**Problem:**
Repeat word for word the part of the records below that opens with the line containing "to white dotted fabric table at center." and closes with the line containing "so click(148, 214).", both of those lines included.

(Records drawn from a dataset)
-=-=-=-=-
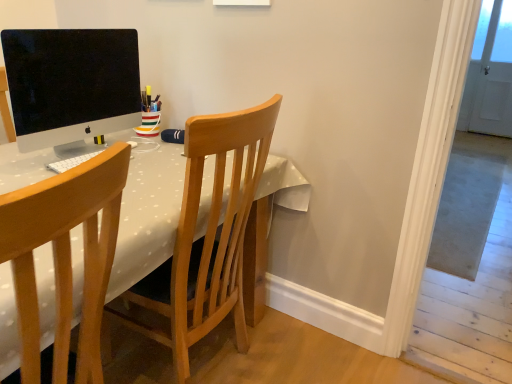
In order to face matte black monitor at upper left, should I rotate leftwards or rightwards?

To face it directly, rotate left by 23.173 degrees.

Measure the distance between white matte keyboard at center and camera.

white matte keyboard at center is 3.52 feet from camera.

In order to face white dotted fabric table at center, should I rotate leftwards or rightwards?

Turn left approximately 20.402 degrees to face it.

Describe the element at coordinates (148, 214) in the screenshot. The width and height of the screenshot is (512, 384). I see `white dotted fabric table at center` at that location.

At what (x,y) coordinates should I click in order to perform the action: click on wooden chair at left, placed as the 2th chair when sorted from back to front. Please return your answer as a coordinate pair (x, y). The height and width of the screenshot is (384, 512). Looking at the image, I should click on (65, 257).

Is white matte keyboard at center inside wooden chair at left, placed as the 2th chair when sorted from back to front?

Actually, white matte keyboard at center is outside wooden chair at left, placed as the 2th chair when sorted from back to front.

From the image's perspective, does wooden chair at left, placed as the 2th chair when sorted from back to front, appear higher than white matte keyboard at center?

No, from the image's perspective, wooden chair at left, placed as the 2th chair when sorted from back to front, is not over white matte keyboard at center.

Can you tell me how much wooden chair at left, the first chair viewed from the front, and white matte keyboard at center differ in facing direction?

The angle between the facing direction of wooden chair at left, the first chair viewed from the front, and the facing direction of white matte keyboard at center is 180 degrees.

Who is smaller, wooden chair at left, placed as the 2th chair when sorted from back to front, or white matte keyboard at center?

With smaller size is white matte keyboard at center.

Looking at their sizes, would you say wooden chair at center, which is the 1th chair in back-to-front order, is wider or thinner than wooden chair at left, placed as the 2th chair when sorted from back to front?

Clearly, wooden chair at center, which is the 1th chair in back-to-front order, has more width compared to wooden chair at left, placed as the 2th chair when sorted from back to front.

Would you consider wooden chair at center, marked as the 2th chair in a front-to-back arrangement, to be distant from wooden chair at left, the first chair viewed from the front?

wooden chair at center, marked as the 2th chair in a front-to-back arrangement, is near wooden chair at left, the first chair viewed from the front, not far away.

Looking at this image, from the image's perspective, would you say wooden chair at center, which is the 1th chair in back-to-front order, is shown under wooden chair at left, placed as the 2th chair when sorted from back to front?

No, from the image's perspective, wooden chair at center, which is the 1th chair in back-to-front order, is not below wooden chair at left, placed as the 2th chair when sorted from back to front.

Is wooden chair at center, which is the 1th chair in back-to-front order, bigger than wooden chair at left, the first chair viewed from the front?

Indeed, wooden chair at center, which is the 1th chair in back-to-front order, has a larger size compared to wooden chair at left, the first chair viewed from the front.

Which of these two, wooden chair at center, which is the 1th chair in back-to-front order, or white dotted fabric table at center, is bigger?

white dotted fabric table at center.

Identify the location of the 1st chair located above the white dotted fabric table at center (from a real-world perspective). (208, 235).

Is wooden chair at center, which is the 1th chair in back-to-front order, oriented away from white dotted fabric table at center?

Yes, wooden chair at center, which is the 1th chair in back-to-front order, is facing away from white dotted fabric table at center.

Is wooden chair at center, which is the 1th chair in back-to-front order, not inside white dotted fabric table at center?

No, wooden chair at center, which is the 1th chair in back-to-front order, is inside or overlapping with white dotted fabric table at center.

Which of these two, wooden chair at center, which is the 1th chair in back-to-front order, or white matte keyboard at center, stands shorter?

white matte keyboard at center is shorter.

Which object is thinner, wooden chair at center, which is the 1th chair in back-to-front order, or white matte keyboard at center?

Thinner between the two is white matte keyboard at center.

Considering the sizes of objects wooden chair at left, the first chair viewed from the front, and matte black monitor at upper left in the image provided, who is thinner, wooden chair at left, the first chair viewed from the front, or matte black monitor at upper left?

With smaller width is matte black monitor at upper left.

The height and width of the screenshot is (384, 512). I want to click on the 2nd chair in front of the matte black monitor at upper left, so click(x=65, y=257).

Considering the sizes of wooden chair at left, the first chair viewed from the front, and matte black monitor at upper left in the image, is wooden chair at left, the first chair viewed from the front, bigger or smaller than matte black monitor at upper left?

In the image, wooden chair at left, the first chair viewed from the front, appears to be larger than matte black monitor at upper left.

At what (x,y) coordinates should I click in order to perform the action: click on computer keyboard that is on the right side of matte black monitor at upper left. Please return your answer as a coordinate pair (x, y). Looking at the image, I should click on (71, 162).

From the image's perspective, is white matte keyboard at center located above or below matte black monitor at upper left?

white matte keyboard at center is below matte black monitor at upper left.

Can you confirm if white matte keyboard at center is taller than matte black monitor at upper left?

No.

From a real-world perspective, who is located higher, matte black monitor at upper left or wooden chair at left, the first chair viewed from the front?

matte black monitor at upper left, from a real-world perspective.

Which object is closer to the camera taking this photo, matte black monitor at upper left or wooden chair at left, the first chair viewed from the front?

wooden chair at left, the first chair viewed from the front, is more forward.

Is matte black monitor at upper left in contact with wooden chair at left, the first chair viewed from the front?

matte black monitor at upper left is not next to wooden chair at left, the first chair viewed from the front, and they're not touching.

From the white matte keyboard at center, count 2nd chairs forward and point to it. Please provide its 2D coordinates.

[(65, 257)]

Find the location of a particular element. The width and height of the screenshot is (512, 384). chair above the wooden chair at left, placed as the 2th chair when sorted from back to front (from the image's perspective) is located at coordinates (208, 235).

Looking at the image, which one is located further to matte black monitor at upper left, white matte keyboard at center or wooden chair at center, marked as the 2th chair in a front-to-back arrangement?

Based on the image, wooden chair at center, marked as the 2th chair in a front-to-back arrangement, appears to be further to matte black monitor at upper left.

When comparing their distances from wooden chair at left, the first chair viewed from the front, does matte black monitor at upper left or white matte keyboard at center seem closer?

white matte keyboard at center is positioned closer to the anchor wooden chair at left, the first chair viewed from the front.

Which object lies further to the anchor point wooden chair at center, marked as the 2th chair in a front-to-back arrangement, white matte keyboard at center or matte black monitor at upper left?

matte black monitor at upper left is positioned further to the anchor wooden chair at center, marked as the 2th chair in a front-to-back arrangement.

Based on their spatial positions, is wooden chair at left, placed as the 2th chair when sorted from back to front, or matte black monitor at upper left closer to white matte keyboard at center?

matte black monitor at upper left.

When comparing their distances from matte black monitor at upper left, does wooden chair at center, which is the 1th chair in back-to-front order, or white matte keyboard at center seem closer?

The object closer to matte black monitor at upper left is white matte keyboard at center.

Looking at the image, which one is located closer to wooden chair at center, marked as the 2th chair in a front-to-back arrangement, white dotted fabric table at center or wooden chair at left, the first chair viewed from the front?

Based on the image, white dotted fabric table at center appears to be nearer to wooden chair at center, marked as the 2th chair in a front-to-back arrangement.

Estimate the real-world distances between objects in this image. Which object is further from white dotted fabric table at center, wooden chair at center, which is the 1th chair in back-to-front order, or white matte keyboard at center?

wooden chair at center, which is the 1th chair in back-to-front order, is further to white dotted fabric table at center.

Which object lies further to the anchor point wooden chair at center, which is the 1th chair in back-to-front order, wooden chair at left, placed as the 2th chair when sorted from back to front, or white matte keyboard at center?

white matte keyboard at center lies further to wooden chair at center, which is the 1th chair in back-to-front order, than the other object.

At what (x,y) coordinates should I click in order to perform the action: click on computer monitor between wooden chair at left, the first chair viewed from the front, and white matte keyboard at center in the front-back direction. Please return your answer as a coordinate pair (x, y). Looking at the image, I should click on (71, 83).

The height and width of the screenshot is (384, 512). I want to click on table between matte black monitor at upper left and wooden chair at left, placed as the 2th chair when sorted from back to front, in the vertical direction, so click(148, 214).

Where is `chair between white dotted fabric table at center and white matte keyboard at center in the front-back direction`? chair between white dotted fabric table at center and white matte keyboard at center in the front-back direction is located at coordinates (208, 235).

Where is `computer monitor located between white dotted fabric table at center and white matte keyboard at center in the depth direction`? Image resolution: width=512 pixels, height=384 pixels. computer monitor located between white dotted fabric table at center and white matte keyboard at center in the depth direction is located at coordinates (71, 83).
-=-=-=-=-
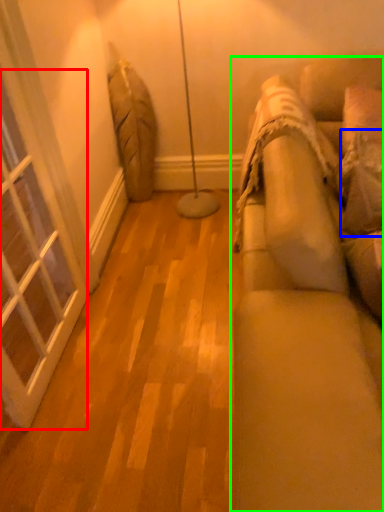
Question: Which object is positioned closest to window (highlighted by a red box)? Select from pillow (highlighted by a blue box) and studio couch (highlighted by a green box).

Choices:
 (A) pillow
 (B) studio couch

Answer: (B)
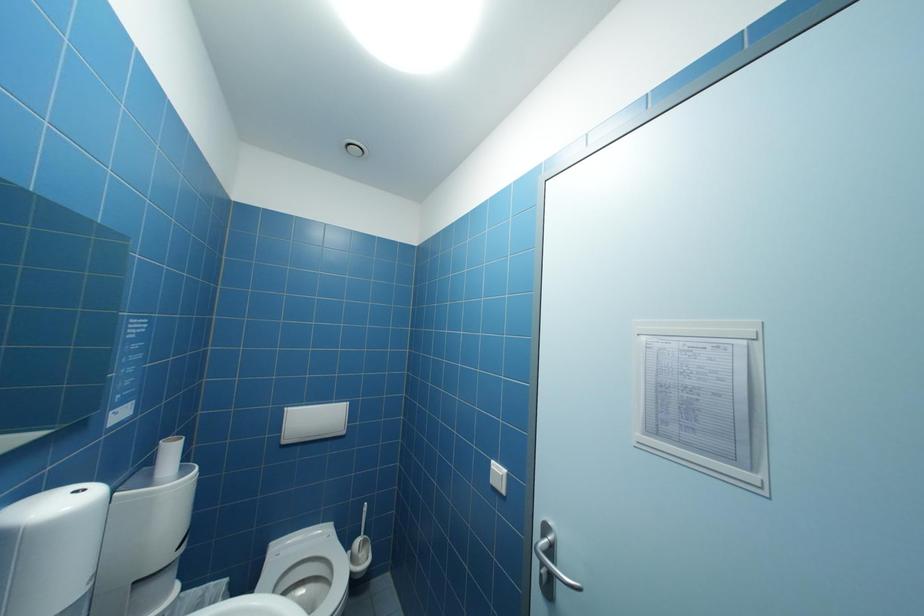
-=-=-=-=-
**Response to this exercise:**
wooden chair at center, which is the 1th chair in back-to-front order, is further to white dotted fabric table at center.

Which object lies further to the anchor point wooden chair at center, which is the 1th chair in back-to-front order, wooden chair at left, placed as the 2th chair when sorted from back to front, or white matte keyboard at center?

white matte keyboard at center lies further to wooden chair at center, which is the 1th chair in back-to-front order, than the other object.

At what (x,y) coordinates should I click in order to perform the action: click on computer monitor between wooden chair at left, the first chair viewed from the front, and white matte keyboard at center in the front-back direction. Please return your answer as a coordinate pair (x, y). Looking at the image, I should click on (71, 83).

The height and width of the screenshot is (384, 512). I want to click on table between matte black monitor at upper left and wooden chair at left, placed as the 2th chair when sorted from back to front, in the vertical direction, so click(148, 214).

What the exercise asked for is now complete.